• Objective
Return each of the entries below verbatim, leaving every word and number unchanged.

• Data items
───
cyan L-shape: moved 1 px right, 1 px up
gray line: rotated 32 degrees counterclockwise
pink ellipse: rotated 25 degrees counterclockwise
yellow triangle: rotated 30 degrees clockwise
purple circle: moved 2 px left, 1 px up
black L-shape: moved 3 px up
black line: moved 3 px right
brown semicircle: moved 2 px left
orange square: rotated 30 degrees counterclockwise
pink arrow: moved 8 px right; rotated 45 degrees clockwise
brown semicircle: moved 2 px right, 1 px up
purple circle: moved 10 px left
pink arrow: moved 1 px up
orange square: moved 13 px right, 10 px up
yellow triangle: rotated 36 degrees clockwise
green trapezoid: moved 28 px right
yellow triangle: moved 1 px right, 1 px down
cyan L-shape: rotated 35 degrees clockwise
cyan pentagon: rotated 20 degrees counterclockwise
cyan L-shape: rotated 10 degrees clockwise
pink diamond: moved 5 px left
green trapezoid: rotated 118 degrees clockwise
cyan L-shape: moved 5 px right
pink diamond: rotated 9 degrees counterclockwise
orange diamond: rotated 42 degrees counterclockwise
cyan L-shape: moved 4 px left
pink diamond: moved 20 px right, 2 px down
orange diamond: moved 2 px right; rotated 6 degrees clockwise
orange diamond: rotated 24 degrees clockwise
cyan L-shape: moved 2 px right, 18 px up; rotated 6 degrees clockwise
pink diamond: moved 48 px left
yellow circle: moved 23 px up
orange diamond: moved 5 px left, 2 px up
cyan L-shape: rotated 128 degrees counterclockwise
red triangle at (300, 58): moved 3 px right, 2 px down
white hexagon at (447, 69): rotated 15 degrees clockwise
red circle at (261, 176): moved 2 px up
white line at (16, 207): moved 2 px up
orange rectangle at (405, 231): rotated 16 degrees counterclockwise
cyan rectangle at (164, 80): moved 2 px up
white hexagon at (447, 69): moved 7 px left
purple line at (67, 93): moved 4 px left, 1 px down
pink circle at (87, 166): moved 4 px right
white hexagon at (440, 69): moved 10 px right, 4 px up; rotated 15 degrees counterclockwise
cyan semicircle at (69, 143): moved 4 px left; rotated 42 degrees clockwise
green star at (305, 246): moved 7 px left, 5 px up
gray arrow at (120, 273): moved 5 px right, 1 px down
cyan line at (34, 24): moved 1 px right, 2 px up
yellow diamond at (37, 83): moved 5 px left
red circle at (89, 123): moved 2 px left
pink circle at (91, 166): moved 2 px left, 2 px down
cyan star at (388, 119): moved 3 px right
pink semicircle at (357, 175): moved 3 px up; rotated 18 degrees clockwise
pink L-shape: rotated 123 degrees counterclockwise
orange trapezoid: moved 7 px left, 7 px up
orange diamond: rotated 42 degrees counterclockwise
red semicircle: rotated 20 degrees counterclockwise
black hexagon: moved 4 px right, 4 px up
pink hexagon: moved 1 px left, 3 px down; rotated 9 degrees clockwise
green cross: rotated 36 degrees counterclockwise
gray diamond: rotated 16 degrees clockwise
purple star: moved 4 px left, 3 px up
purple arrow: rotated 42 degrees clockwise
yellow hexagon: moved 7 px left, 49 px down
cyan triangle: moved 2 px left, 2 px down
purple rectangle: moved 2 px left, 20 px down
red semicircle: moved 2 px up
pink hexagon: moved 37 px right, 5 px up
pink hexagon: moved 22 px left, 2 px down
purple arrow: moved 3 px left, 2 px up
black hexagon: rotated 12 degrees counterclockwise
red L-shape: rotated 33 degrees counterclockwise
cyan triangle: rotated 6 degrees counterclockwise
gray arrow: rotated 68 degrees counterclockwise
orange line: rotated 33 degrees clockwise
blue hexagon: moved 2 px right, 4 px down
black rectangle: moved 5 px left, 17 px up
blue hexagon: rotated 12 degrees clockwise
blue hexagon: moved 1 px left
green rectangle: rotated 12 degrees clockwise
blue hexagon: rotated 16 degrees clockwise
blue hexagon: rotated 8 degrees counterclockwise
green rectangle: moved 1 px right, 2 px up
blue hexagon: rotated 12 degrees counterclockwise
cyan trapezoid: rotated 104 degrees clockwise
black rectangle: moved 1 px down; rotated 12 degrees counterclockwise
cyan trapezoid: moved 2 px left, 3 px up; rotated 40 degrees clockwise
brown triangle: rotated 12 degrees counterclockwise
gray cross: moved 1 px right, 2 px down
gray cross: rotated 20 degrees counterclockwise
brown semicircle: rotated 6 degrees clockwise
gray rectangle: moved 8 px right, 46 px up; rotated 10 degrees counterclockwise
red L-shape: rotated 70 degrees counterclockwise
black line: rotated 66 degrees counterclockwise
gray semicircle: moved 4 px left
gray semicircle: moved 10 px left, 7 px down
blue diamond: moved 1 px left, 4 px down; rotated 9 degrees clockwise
───
• The response
cyan L-shape: moved 1 px right, 1 px up
gray line: rotated 32 degrees counterclockwise
pink ellipse: rotated 25 degrees counterclockwise
yellow triangle: rotated 30 degrees clockwise
purple circle: moved 2 px left, 1 px up
black L-shape: moved 3 px up
black line: moved 3 px right
brown semicircle: moved 2 px left
orange square: rotated 30 degrees counterclockwise
pink arrow: moved 8 px right; rotated 45 degrees clockwise
brown semicircle: moved 2 px right, 1 px up
purple circle: moved 10 px left
pink arrow: moved 1 px up
orange square: moved 13 px right, 10 px up
yellow triangle: rotated 36 degrees clockwise
green trapezoid: moved 28 px right
yellow triangle: moved 1 px right, 1 px down
cyan L-shape: rotated 35 degrees clockwise
cyan pentagon: rotated 20 degrees counterclockwise
cyan L-shape: rotated 10 degrees clockwise
pink diamond: moved 5 px left
green trapezoid: rotated 118 degrees clockwise
cyan L-shape: moved 5 px right
pink diamond: rotated 9 degrees counterclockwise
orange diamond: rotated 42 degrees counterclockwise
cyan L-shape: moved 4 px left
pink diamond: moved 20 px right, 2 px down
orange diamond: moved 2 px right; rotated 6 degrees clockwise
orange diamond: rotated 24 degrees clockwise
cyan L-shape: moved 2 px right, 18 px up; rotated 6 degrees clockwise
pink diamond: moved 48 px left
yellow circle: moved 23 px up
orange diamond: moved 5 px left, 2 px up
cyan L-shape: rotated 128 degrees counterclockwise
red triangle at (300, 58): moved 3 px right, 2 px down
white hexagon at (447, 69): rotated 15 degrees clockwise
red circle at (261, 176): moved 2 px up
white line at (16, 207): moved 2 px up
orange rectangle at (405, 231): rotated 16 degrees counterclockwise
cyan rectangle at (164, 80): moved 2 px up
white hexagon at (447, 69): moved 7 px left
purple line at (67, 93): moved 4 px left, 1 px down
pink circle at (87, 166): moved 4 px right
white hexagon at (440, 69): moved 10 px right, 4 px up; rotated 15 degrees counterclockwise
cyan semicircle at (69, 143): moved 4 px left; rotated 42 degrees clockwise
green star at (305, 246): moved 7 px left, 5 px up
gray arrow at (120, 273): moved 5 px right, 1 px down
cyan line at (34, 24): moved 1 px right, 2 px up
yellow diamond at (37, 83): moved 5 px left
red circle at (89, 123): moved 2 px left
pink circle at (91, 166): moved 2 px left, 2 px down
cyan star at (388, 119): moved 3 px right
pink semicircle at (357, 175): moved 3 px up; rotated 18 degrees clockwise
pink L-shape: rotated 123 degrees counterclockwise
orange trapezoid: moved 7 px left, 7 px up
orange diamond: rotated 42 degrees counterclockwise
red semicircle: rotated 20 degrees counterclockwise
black hexagon: moved 4 px right, 4 px up
pink hexagon: moved 1 px left, 3 px down; rotated 9 degrees clockwise
green cross: rotated 36 degrees counterclockwise
gray diamond: rotated 16 degrees clockwise
purple star: moved 4 px left, 3 px up
purple arrow: rotated 42 degrees clockwise
yellow hexagon: moved 7 px left, 49 px down
cyan triangle: moved 2 px left, 2 px down
purple rectangle: moved 2 px left, 20 px down
red semicircle: moved 2 px up
pink hexagon: moved 37 px right, 5 px up
pink hexagon: moved 22 px left, 2 px down
purple arrow: moved 3 px left, 2 px up
black hexagon: rotated 12 degrees counterclockwise
red L-shape: rotated 33 degrees counterclockwise
cyan triangle: rotated 6 degrees counterclockwise
gray arrow: rotated 68 degrees counterclockwise
orange line: rotated 33 degrees clockwise
blue hexagon: moved 2 px right, 4 px down
black rectangle: moved 5 px left, 17 px up
blue hexagon: rotated 12 degrees clockwise
blue hexagon: moved 1 px left
green rectangle: rotated 12 degrees clockwise
blue hexagon: rotated 16 degrees clockwise
blue hexagon: rotated 8 degrees counterclockwise
green rectangle: moved 1 px right, 2 px up
blue hexagon: rotated 12 degrees counterclockwise
cyan trapezoid: rotated 104 degrees clockwise
black rectangle: moved 1 px down; rotated 12 degrees counterclockwise
cyan trapezoid: moved 2 px left, 3 px up; rotated 40 degrees clockwise
brown triangle: rotated 12 degrees counterclockwise
gray cross: moved 1 px right, 2 px down
gray cross: rotated 20 degrees counterclockwise
brown semicircle: rotated 6 degrees clockwise
gray rectangle: moved 8 px right, 46 px up; rotated 10 degrees counterclockwise
red L-shape: rotated 70 degrees counterclockwise
black line: rotated 66 degrees counterclockwise
gray semicircle: moved 4 px left
gray semicircle: moved 10 px left, 7 px down
blue diamond: moved 1 px left, 4 px down; rotated 9 degrees clockwise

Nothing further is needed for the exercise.